**Problem:**
Everything from the opening line of the listing below to the line that has "none -> yellow lemon [566,338,609,377]", inclusive, should be returned exactly, except the pictures.

== Segment start ==

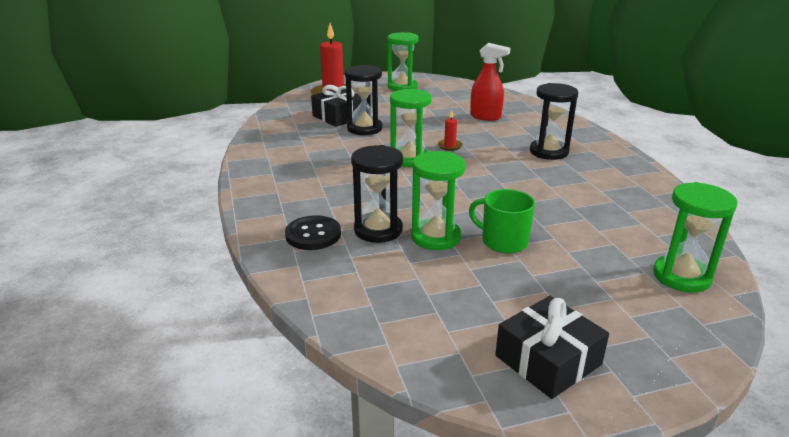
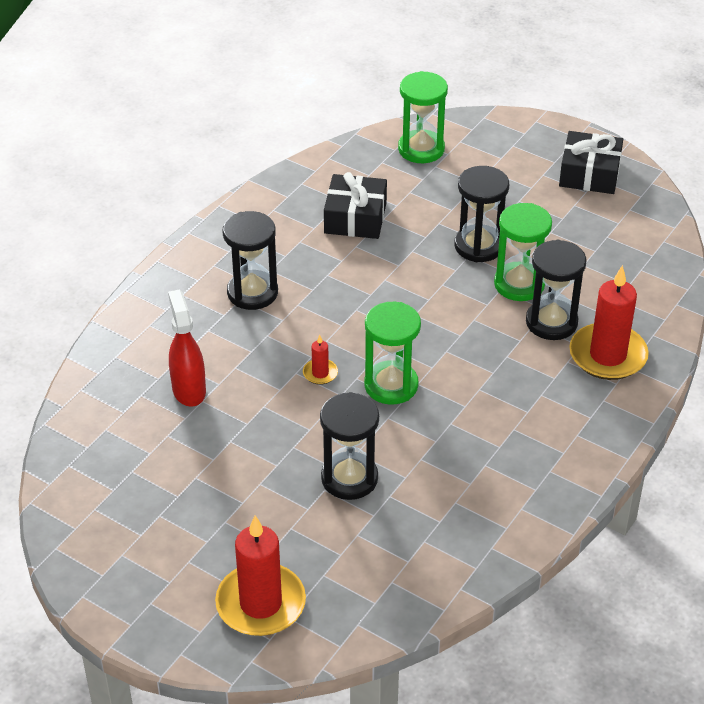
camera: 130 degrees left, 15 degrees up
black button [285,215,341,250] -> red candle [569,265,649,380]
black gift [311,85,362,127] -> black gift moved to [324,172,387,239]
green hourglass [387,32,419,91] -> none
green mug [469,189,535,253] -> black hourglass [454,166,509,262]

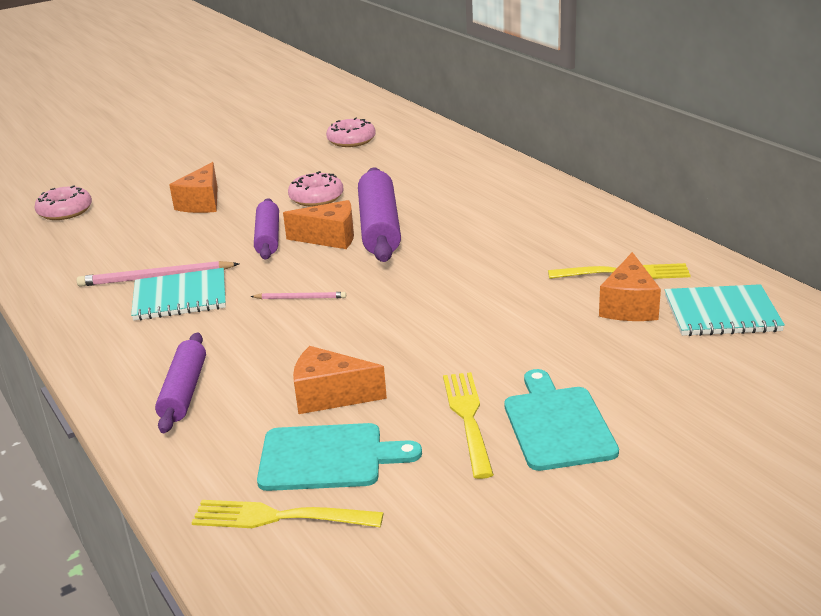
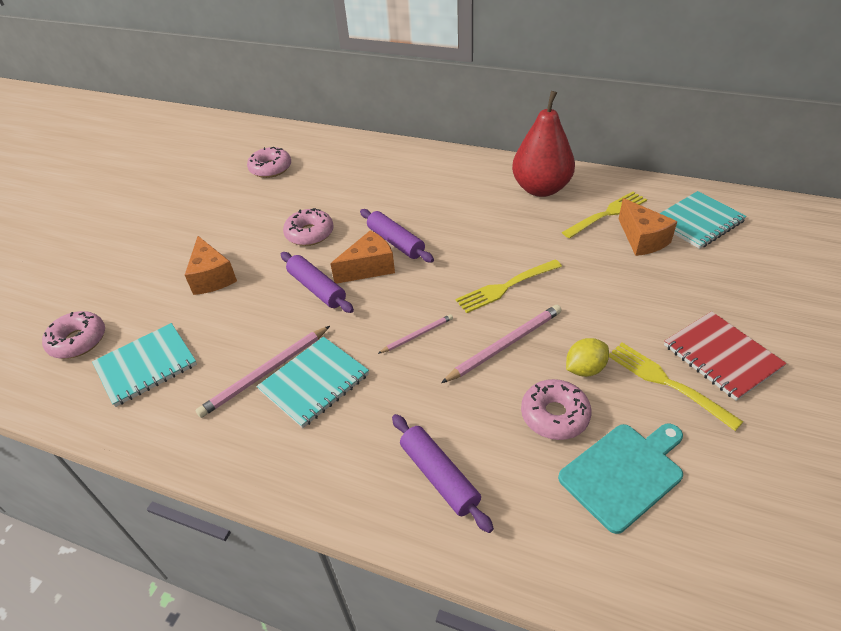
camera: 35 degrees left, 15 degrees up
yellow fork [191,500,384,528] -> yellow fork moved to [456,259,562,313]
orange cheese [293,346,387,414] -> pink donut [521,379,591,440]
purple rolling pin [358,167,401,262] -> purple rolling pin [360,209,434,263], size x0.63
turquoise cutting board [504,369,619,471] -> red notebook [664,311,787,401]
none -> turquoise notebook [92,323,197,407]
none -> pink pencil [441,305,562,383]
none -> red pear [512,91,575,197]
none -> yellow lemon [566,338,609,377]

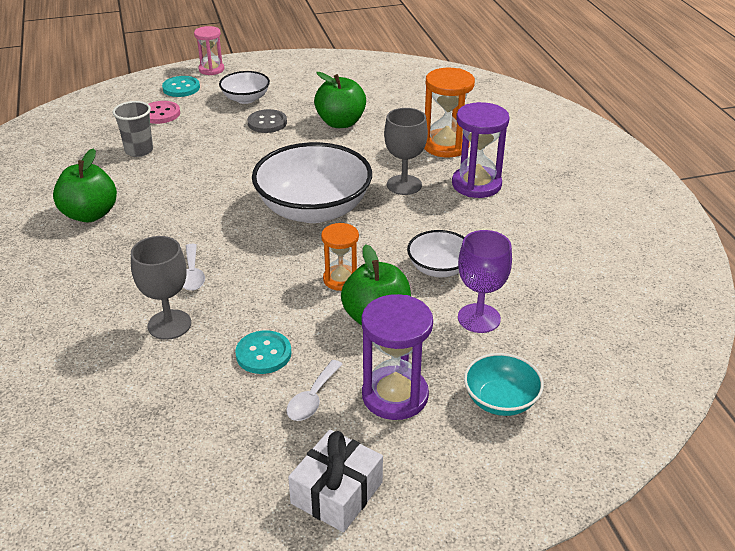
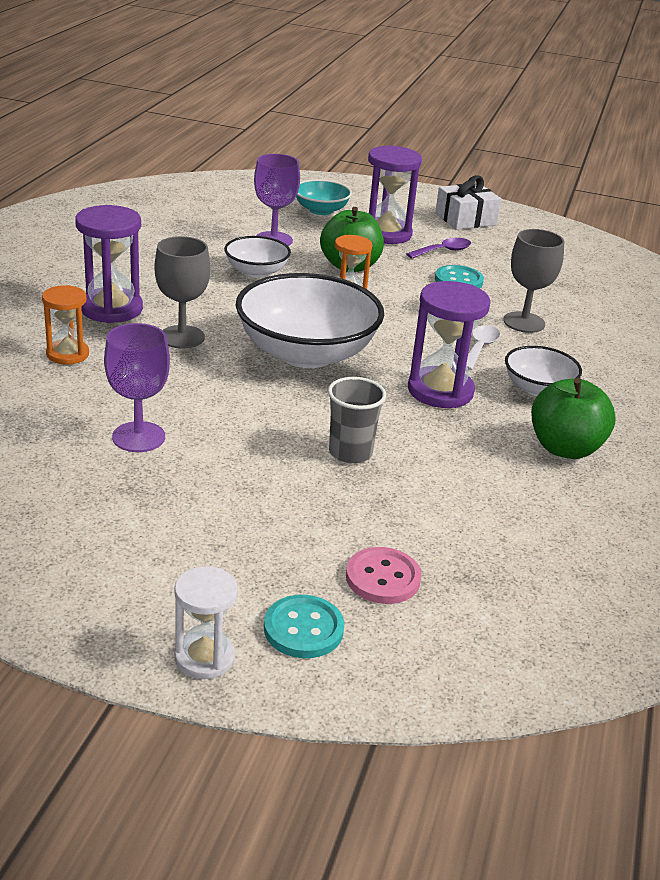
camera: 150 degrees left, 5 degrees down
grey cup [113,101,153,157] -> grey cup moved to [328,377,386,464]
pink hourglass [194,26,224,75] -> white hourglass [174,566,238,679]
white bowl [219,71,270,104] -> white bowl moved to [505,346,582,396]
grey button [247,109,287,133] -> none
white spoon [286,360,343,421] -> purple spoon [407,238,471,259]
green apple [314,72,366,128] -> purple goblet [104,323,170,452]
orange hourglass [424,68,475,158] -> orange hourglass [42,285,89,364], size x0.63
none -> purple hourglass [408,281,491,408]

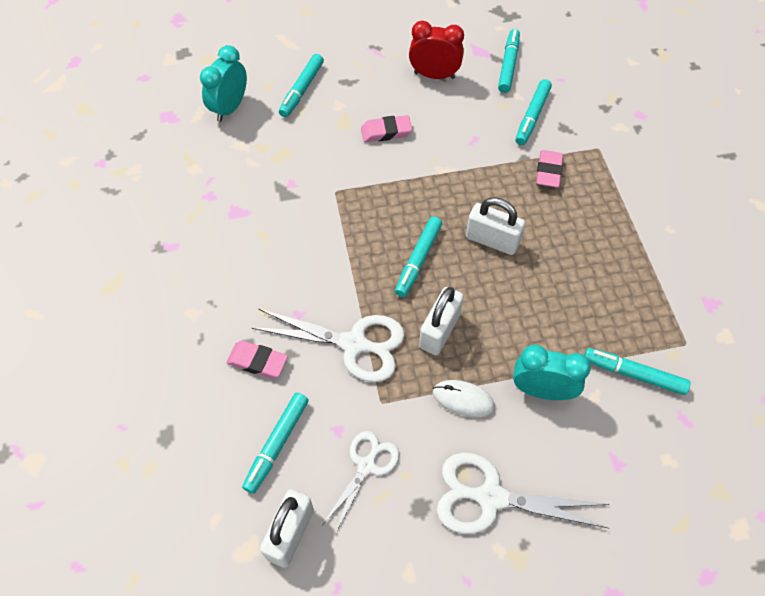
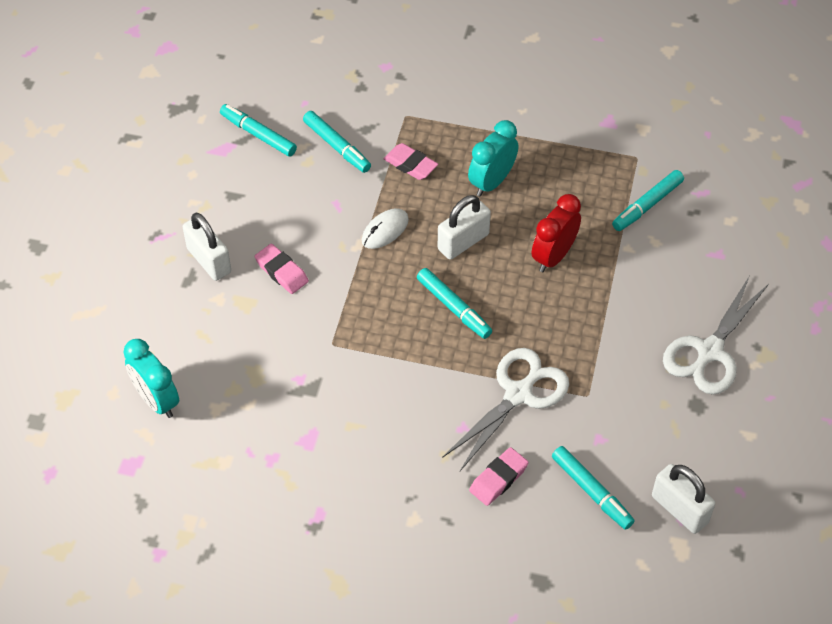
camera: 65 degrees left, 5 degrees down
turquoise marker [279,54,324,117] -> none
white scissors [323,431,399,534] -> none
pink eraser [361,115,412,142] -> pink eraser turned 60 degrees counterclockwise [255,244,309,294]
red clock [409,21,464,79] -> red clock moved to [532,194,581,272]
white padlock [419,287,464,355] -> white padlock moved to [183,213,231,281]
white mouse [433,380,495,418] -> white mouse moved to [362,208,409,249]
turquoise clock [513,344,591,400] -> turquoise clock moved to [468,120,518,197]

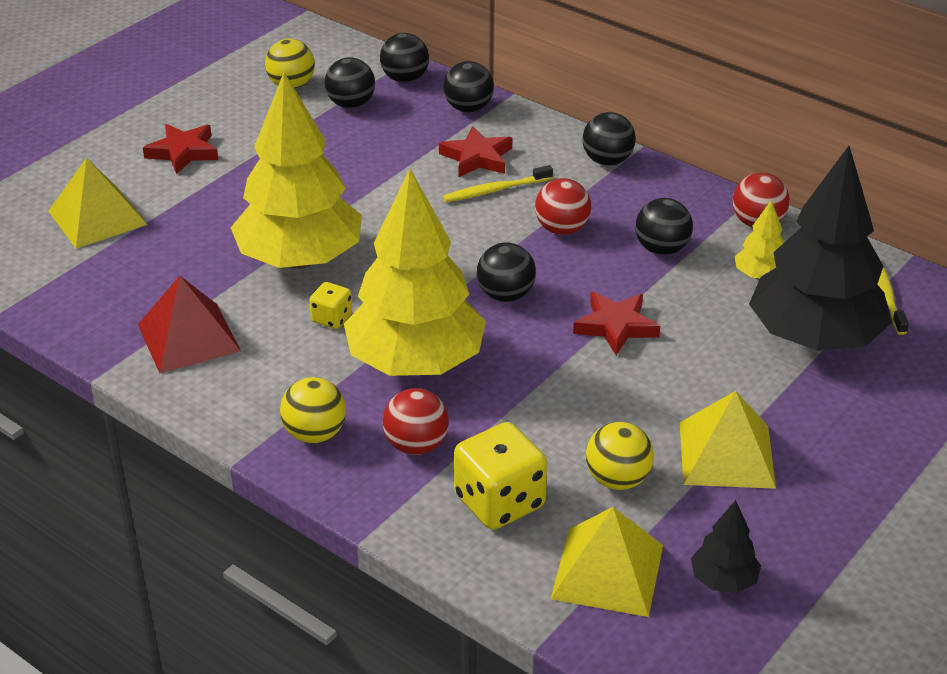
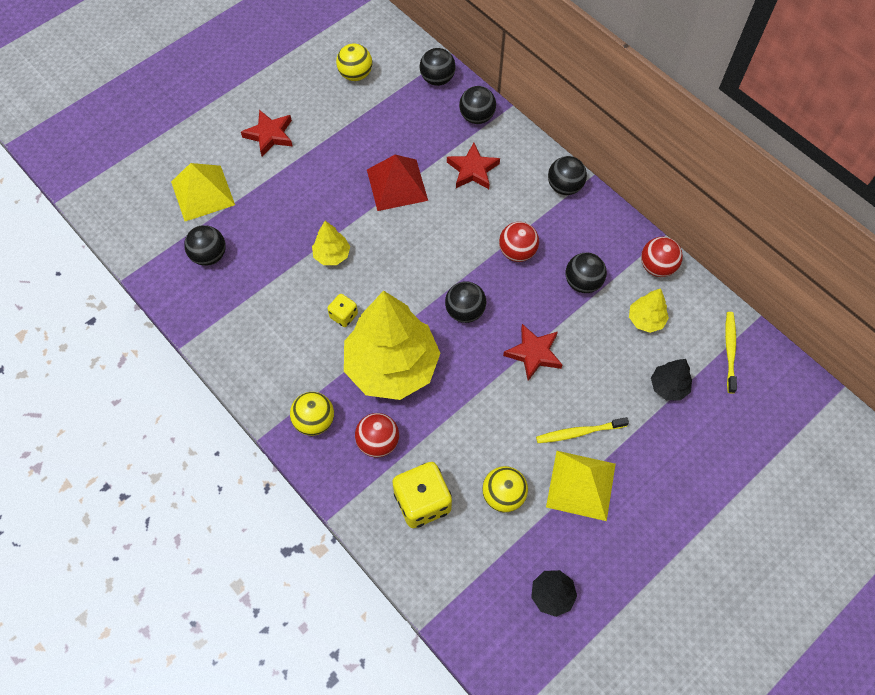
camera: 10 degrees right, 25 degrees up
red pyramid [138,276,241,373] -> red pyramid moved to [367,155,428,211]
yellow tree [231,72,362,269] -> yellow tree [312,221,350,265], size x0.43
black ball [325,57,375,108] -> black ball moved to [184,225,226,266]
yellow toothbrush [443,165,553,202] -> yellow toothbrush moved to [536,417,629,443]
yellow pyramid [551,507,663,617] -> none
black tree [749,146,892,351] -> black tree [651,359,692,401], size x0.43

== Segment end ==

**Result of this exercise:**
camera: 130 degrees left, 15 degrees up
black button [285,215,341,250] -> red candle [569,265,649,380]
black gift [311,85,362,127] -> black gift moved to [324,172,387,239]
green hourglass [387,32,419,91] -> none
green mug [469,189,535,253] -> black hourglass [454,166,509,262]

camera: 35 degrees left, 15 degrees up
yellow fork [191,500,384,528] -> yellow fork moved to [456,259,562,313]
orange cheese [293,346,387,414] -> pink donut [521,379,591,440]
purple rolling pin [358,167,401,262] -> purple rolling pin [360,209,434,263], size x0.63
turquoise cutting board [504,369,619,471] -> red notebook [664,311,787,401]
none -> turquoise notebook [92,323,197,407]
none -> pink pencil [441,305,562,383]
none -> red pear [512,91,575,197]
none -> yellow lemon [566,338,609,377]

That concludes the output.